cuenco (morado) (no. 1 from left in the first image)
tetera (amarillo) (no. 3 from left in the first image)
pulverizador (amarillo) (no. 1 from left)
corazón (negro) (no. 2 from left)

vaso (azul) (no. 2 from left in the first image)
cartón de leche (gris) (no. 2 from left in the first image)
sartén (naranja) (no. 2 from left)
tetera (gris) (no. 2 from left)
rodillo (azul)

◇ ◇ ◇ ◇

Scan the preceding listing for lines that contain the word "amarillo". Give only how many there are.

2